» **Exercise description**:
Below are entries; repeat exactly, and nothing else, the lines from the one holding "white star [623,353,693,397] -> none" through the one holding "pink clock [90,361,115,384]", inclusive. Leave the pictures out.
•••••
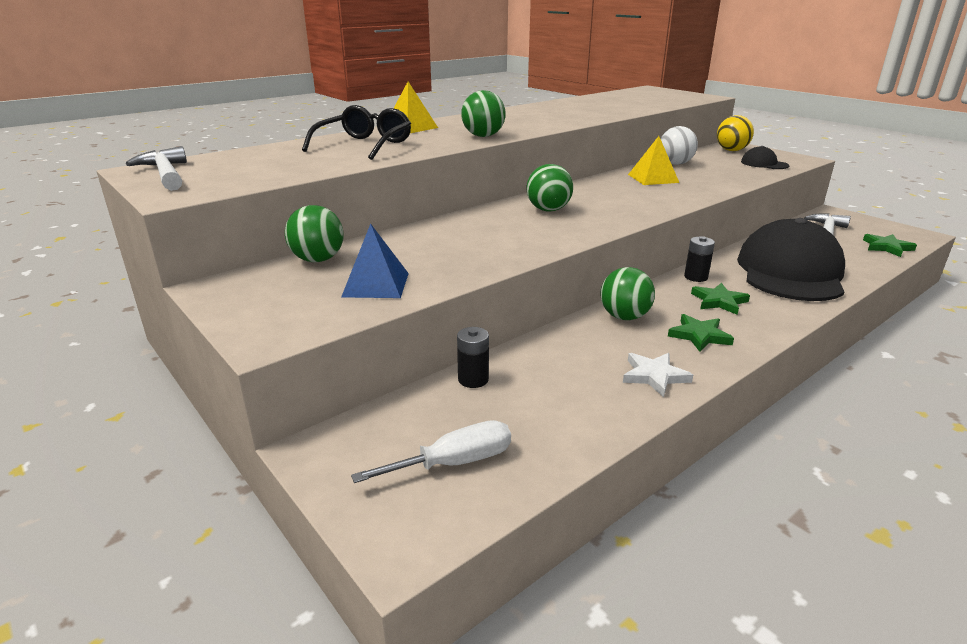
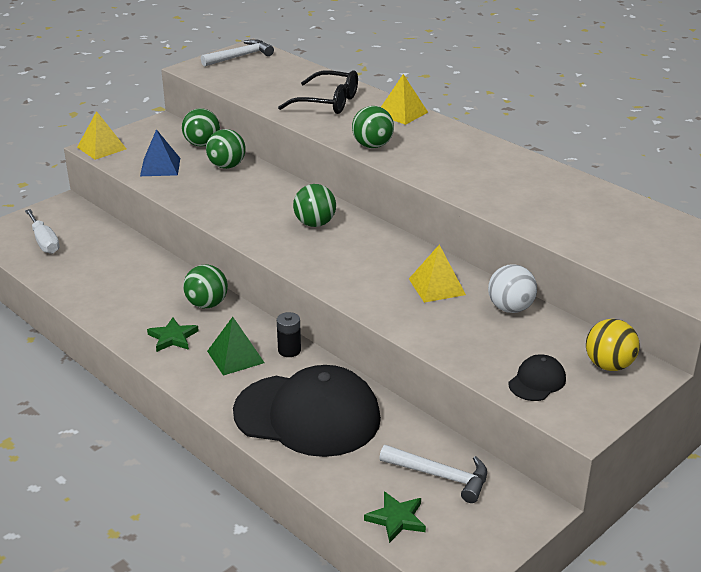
camera: 85 degrees right, 5 degrees up
black battery [457,327,489,388] -> none
white star [623,353,693,397] -> none
green star [691,283,750,315] -> green pyramid [207,317,265,376]
none -> yellow pyramid [77,111,126,160]
none -> green ball [206,129,246,169]

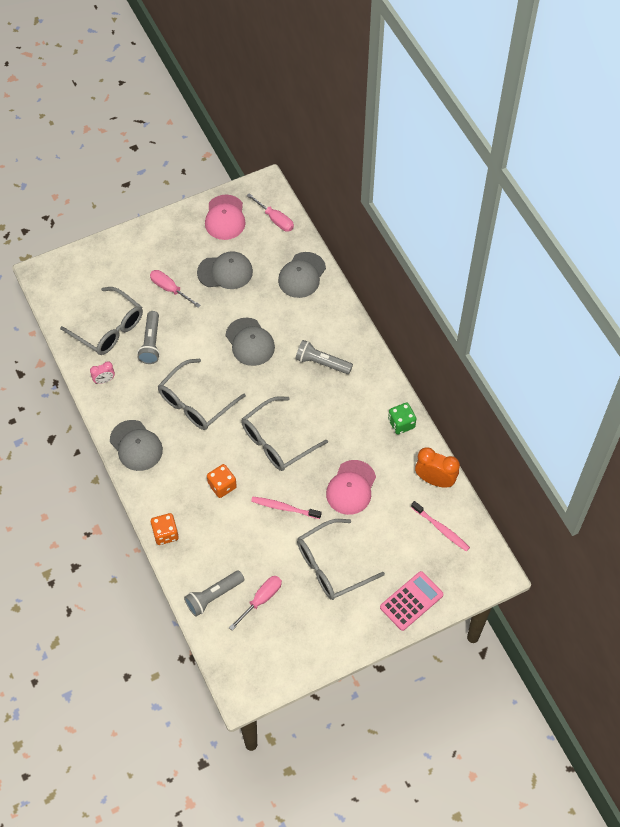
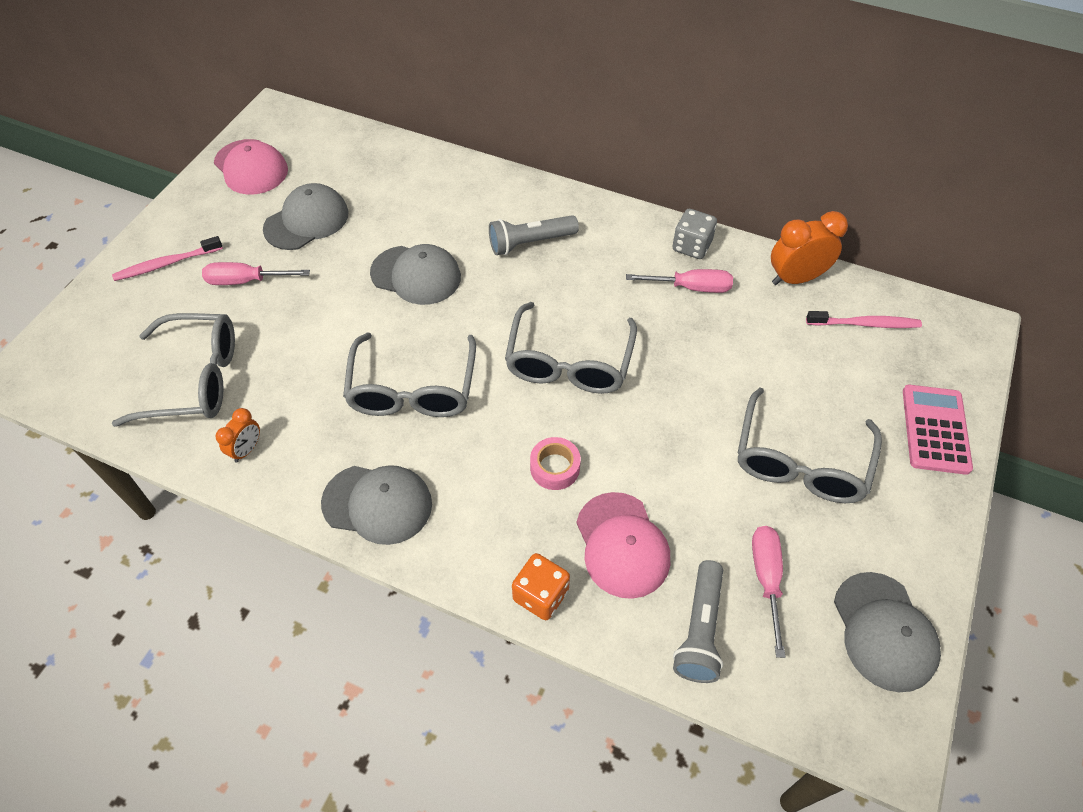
camera: 40 degrees left, 5 degrees down
pink clock [90,361,115,384] -> orange clock [216,408,260,463]
grey flashlight [137,311,160,364] -> none
orange dice [207,464,237,498] -> pink tape [530,437,581,490]
pink screwdriver [247,193,294,232] -> pink screwdriver moved to [626,269,733,293]
pink toothbrush [251,497,321,519] -> pink toothbrush moved to [112,236,223,281]
grey cap [278,252,326,298] -> grey cap moved to [834,572,941,692]
pink cap [326,460,376,515] -> pink cap moved to [576,492,670,599]
green dice [388,403,416,434] -> grey dice [673,209,717,259]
•••••
» **Answer to the problem**:
white star [623,353,693,397] -> none
green star [691,283,750,315] -> green pyramid [207,317,265,376]
none -> yellow pyramid [77,111,126,160]
none -> green ball [206,129,246,169]

camera: 40 degrees left, 5 degrees down
pink clock [90,361,115,384] -> orange clock [216,408,260,463]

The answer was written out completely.